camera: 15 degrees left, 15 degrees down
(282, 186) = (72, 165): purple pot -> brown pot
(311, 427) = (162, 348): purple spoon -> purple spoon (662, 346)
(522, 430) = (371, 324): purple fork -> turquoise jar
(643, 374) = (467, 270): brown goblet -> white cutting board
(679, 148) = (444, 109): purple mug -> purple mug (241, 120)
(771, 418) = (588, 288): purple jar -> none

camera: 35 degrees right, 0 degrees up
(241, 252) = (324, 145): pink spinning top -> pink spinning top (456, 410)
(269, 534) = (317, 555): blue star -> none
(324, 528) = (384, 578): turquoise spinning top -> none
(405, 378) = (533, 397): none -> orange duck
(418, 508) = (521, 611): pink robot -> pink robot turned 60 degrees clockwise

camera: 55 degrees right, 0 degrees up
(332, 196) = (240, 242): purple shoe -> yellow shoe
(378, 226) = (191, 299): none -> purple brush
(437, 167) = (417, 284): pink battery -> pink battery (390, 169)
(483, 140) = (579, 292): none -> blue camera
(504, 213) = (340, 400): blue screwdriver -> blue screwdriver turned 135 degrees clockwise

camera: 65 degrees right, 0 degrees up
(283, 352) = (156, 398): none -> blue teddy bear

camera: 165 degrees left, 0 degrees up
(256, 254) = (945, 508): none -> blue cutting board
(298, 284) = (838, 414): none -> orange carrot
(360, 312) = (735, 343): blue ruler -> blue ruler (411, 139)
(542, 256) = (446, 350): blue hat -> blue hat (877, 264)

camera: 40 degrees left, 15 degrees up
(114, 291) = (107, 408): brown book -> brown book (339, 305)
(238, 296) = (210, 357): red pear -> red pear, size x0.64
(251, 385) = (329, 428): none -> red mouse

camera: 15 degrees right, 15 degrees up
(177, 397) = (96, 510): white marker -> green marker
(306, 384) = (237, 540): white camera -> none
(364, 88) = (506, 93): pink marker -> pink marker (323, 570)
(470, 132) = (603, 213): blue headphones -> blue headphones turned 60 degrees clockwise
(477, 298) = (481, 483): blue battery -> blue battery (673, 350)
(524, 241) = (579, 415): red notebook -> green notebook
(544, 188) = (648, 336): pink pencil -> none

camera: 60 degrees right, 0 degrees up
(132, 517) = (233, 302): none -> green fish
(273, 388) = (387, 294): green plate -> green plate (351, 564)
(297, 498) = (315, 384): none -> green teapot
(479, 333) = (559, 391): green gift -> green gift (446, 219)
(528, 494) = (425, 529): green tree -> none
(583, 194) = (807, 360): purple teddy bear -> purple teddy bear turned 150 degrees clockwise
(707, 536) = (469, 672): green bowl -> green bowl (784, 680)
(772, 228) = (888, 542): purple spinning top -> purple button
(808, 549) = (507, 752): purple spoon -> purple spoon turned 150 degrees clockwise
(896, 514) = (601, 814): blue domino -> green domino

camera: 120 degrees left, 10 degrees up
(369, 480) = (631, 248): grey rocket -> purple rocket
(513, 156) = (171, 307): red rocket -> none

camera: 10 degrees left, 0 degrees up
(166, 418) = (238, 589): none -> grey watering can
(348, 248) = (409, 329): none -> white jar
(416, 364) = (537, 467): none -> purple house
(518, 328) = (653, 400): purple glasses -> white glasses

__Try it__. Set down all of the entries exactly, please.

__Problem solution__.
camera: 15 degrees left, 15 degrees down
(282, 186) = (72, 165): purple pot -> brown pot
(311, 427) = (162, 348): purple spoon -> purple spoon (662, 346)
(522, 430) = (371, 324): purple fork -> turquoise jar
(643, 374) = (467, 270): brown goblet -> white cutting board
(679, 148) = (444, 109): purple mug -> purple mug (241, 120)
(771, 418) = (588, 288): purple jar -> none

camera: 35 degrees right, 0 degrees up
(241, 252) = (324, 145): pink spinning top -> pink spinning top (456, 410)
(269, 534) = (317, 555): blue star -> none
(324, 528) = (384, 578): turquoise spinning top -> none
(405, 378) = (533, 397): none -> orange duck
(418, 508) = (521, 611): pink robot -> pink robot turned 60 degrees clockwise

camera: 55 degrees right, 0 degrees up
(332, 196) = (240, 242): purple shoe -> yellow shoe
(378, 226) = (191, 299): none -> purple brush
(437, 167) = (417, 284): pink battery -> pink battery (390, 169)
(483, 140) = (579, 292): none -> blue camera
(504, 213) = (340, 400): blue screwdriver -> blue screwdriver turned 135 degrees clockwise

camera: 65 degrees right, 0 degrees up
(283, 352) = (156, 398): none -> blue teddy bear

camera: 165 degrees left, 0 degrees up
(256, 254) = (945, 508): none -> blue cutting board
(298, 284) = (838, 414): none -> orange carrot
(360, 312) = (735, 343): blue ruler -> blue ruler (411, 139)
(542, 256) = (446, 350): blue hat -> blue hat (877, 264)

camera: 40 degrees left, 15 degrees up
(114, 291) = (107, 408): brown book -> brown book (339, 305)
(238, 296) = (210, 357): red pear -> red pear, size x0.64
(251, 385) = (329, 428): none -> red mouse

camera: 15 degrees right, 15 degrees up
(177, 397) = (96, 510): white marker -> green marker
(306, 384) = (237, 540): white camera -> none
(364, 88) = (506, 93): pink marker -> pink marker (323, 570)
(470, 132) = (603, 213): blue headphones -> blue headphones turned 60 degrees clockwise
(477, 298) = (481, 483): blue battery -> blue battery (673, 350)
(524, 241) = (579, 415): red notebook -> green notebook
(544, 188) = (648, 336): pink pencil -> none

camera: 60 degrees right, 0 degrees up
(132, 517) = (233, 302): none -> green fish
(273, 388) = (387, 294): green plate -> green plate (351, 564)
(297, 498) = (315, 384): none -> green teapot
(479, 333) = (559, 391): green gift -> green gift (446, 219)
(528, 494) = (425, 529): green tree -> none
(583, 194) = (807, 360): purple teddy bear -> purple teddy bear turned 150 degrees clockwise
(707, 536) = (469, 672): green bowl -> green bowl (784, 680)
(772, 228) = (888, 542): purple spinning top -> purple button
(808, 549) = (507, 752): purple spoon -> purple spoon turned 150 degrees clockwise
(896, 514) = (601, 814): blue domino -> green domino

camera: 120 degrees left, 10 degrees up
(369, 480) = (631, 248): grey rocket -> purple rocket
(513, 156) = (171, 307): red rocket -> none

camera: 10 degrees left, 0 degrees up
(166, 418) = (238, 589): none -> grey watering can
(348, 248) = (409, 329): none -> white jar
(416, 364) = (537, 467): none -> purple house
(518, 328) = (653, 400): purple glasses -> white glasses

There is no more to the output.